ABOUT THIS EXERCISE: In the entries below, begin at the line with "green circle: (52, 290) -> (138, 478), moved" and stop after the line with "yellow cross: (110, 62) -> (123, 58), moved"; output those lines exactly and omit the pictures.

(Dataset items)
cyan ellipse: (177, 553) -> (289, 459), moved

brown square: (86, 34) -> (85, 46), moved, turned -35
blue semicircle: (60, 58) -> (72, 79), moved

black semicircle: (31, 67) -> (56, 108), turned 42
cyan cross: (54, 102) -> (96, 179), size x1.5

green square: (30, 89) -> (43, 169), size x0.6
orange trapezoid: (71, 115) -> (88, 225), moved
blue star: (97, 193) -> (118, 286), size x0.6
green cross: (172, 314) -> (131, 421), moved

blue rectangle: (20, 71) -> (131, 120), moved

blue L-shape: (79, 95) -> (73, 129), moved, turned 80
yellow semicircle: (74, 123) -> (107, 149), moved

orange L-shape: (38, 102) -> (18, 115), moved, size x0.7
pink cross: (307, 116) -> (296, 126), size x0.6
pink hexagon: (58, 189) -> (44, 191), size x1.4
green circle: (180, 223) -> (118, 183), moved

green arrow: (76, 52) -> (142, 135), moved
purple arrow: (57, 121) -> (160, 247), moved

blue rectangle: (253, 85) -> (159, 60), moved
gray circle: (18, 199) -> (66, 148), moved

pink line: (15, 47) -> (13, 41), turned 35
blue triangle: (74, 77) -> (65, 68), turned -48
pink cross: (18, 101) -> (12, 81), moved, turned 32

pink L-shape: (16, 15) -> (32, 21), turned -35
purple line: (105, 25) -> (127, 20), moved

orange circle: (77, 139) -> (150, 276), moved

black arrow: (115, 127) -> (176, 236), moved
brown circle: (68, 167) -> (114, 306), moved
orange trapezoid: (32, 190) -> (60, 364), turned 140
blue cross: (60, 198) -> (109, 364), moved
--
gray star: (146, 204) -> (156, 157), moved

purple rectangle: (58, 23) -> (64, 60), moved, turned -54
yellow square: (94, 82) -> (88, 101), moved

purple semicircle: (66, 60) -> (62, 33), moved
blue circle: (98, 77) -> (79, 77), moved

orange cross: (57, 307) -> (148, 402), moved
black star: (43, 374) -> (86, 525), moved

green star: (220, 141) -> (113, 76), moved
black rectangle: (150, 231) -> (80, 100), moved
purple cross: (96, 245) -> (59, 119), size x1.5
--
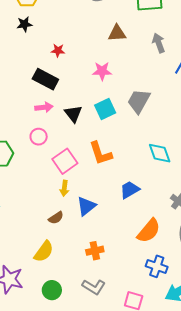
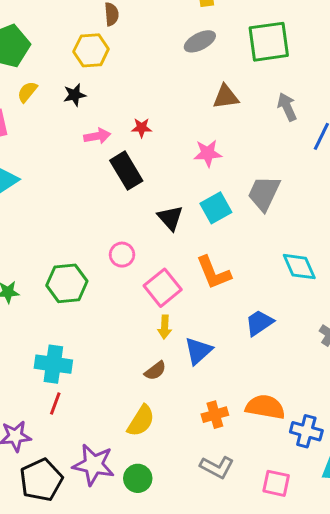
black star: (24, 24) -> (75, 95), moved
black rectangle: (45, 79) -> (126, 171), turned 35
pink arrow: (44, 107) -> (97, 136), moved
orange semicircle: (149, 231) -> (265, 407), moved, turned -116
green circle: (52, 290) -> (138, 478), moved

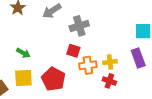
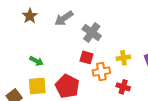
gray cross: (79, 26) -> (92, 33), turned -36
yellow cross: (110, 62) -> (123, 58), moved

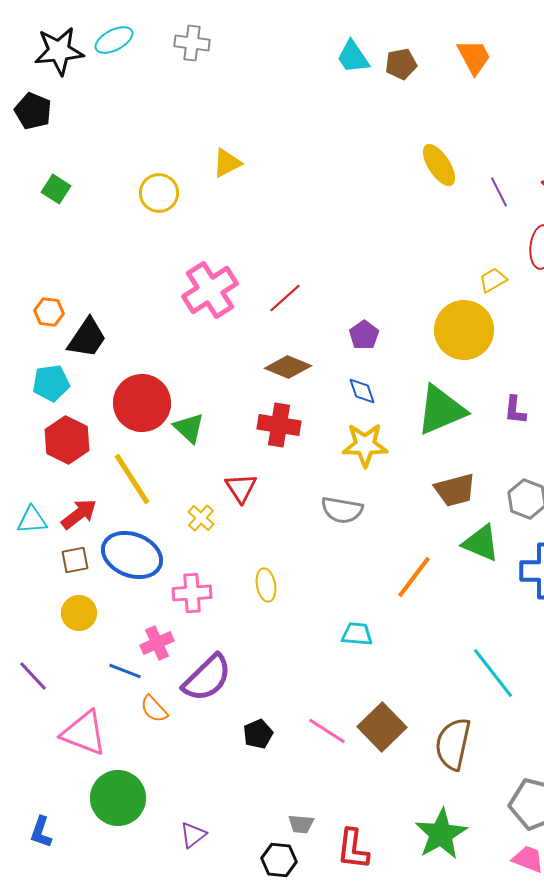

PROBLEM SOLUTION:
green circle: (52, 290) -> (138, 478), moved

gray cross: (79, 26) -> (92, 33), turned -36
yellow cross: (110, 62) -> (123, 58), moved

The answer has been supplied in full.